● Dataset excerpts
====

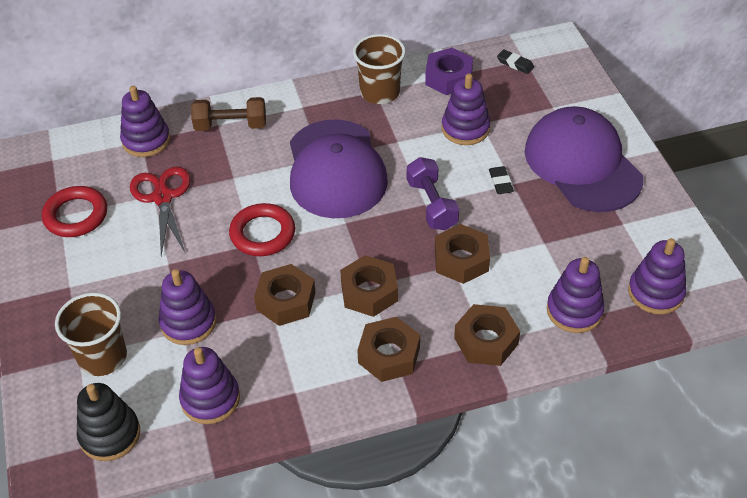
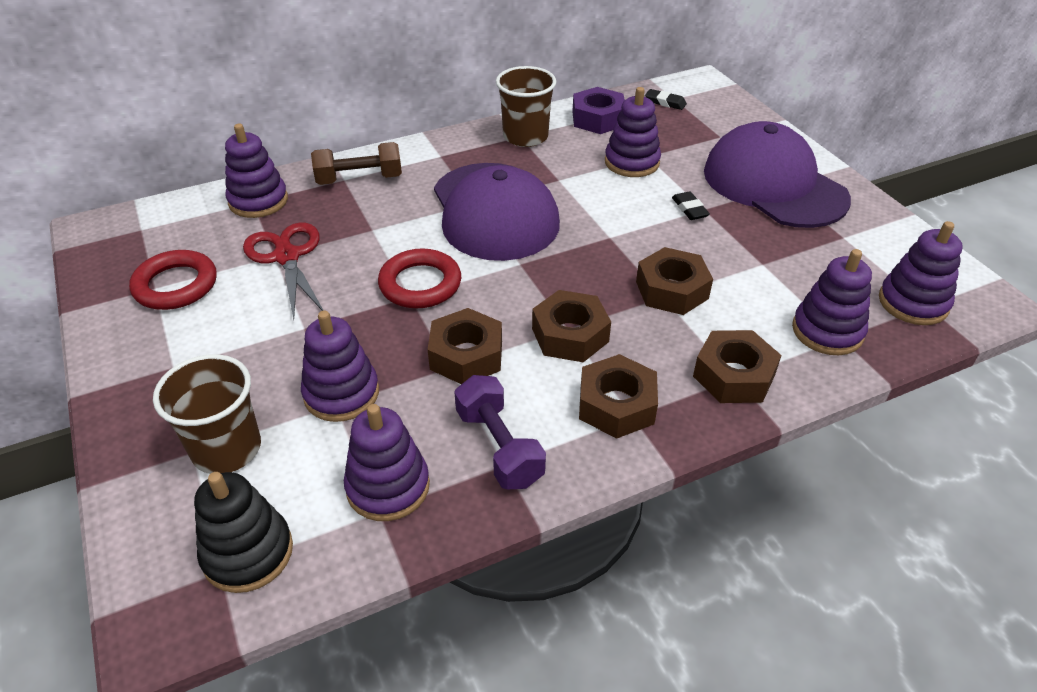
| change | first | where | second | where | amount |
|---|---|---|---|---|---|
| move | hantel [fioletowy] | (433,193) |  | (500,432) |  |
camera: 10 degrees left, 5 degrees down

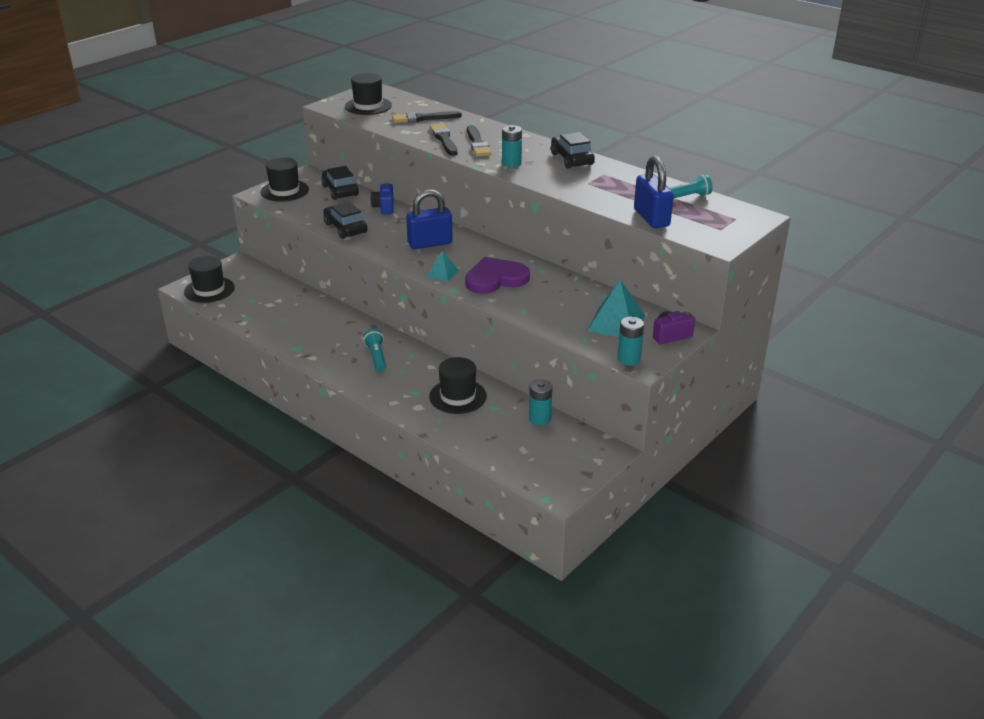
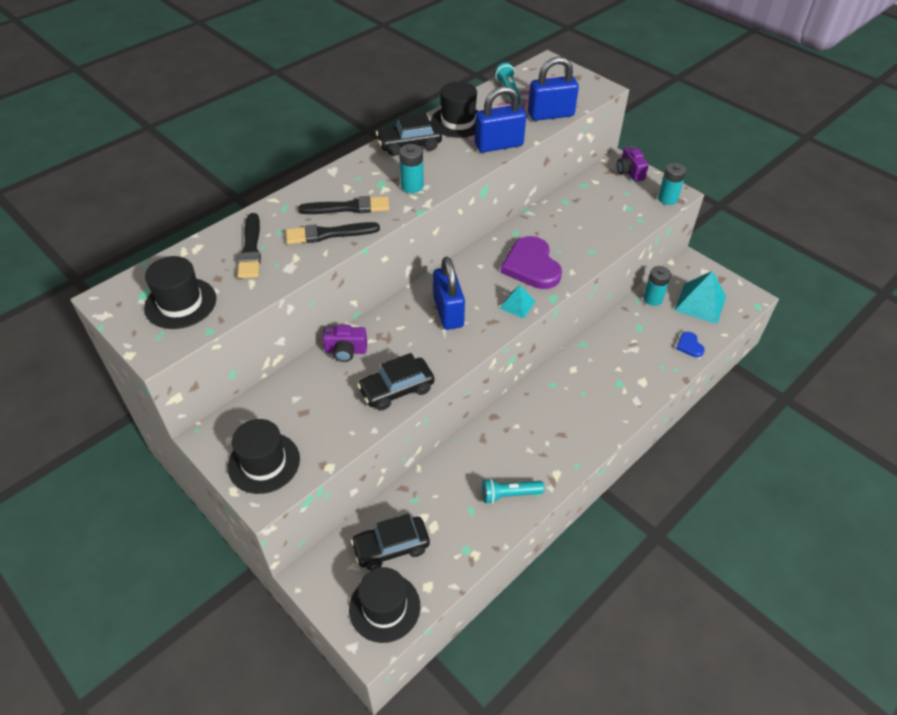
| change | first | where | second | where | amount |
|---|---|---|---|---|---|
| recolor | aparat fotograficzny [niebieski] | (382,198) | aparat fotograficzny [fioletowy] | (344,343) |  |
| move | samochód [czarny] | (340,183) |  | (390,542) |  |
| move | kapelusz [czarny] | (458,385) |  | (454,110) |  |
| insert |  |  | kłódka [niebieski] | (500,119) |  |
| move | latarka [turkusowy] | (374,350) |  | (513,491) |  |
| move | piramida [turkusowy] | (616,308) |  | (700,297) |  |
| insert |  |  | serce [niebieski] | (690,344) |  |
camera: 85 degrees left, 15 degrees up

====

● Task prompt
Write out the whole listing verbatim, images excluded.

● Your solution
| change | first | where | second | where | amount |
|---|---|---|---|---|---|
| move | hantel [fioletowy] | (433,193) |  | (500,432) |  |
camera: 10 degrees left, 5 degrees down

| change | first | where | second | where | amount |
|---|---|---|---|---|---|
| recolor | aparat fotograficzny [niebieski] | (382,198) | aparat fotograficzny [fioletowy] | (344,343) |  |
| move | samochód [czarny] | (340,183) |  | (390,542) |  |
| move | kapelusz [czarny] | (458,385) |  | (454,110) |  |
| insert |  |  | kłódka [niebieski] | (500,119) |  |
| move | latarka [turkusowy] | (374,350) |  | (513,491) |  |
| move | piramida [turkusowy] | (616,308) |  | (700,297) |  |
| insert |  |  | serce [niebieski] | (690,344) |  |
camera: 85 degrees left, 15 degrees up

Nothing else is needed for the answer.